#### [Work instruction]
Lines from the records below that contain the word "RADIO" are to be copied out.

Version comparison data
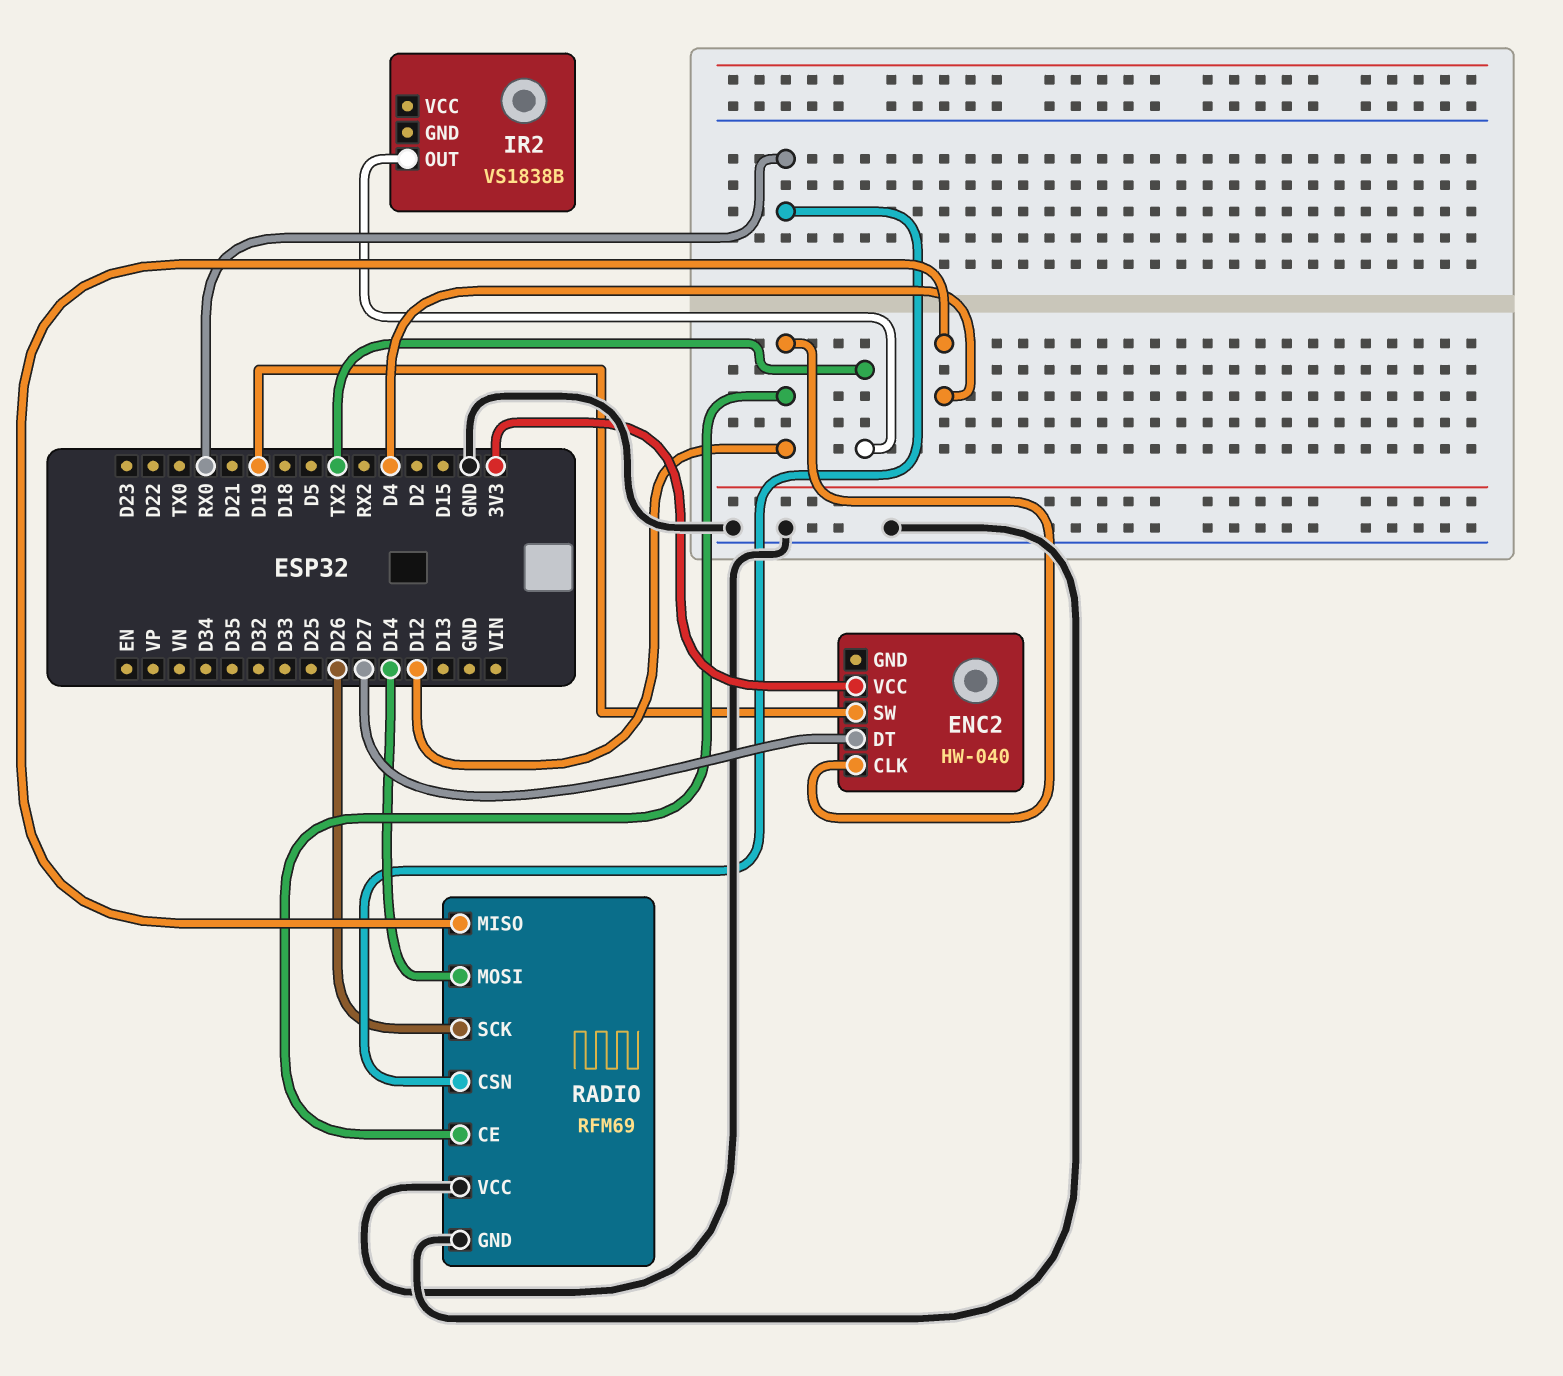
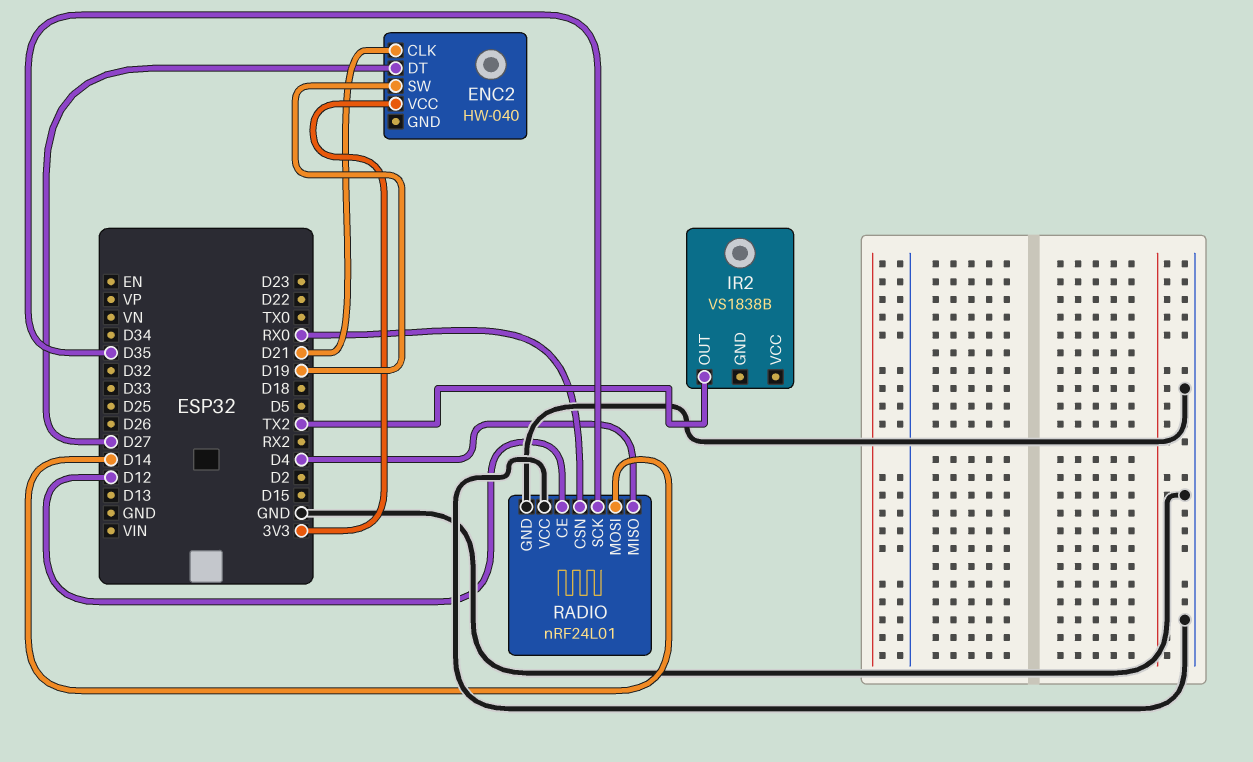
ENC2 pin CLK: D12 -> D21
RADIO: RFM69 -> nRF24L01
RADIO pin SCK: D26 -> D35

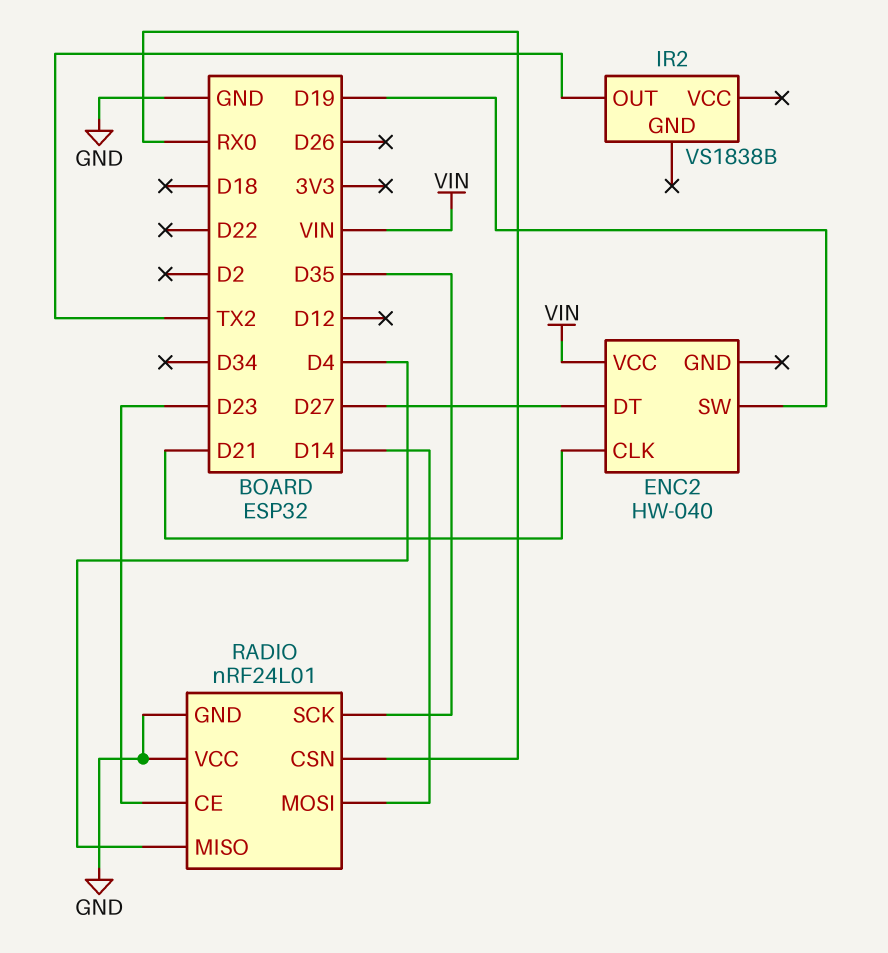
ENC2 pin VCC: 3V3 -> VIN
RADIO pin CE: D12 -> D23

#### [Response]
RADIO: RFM69 -> nRF24L01
RADIO pin SCK: D26 -> D35
RADIO pin CE: D12 -> D23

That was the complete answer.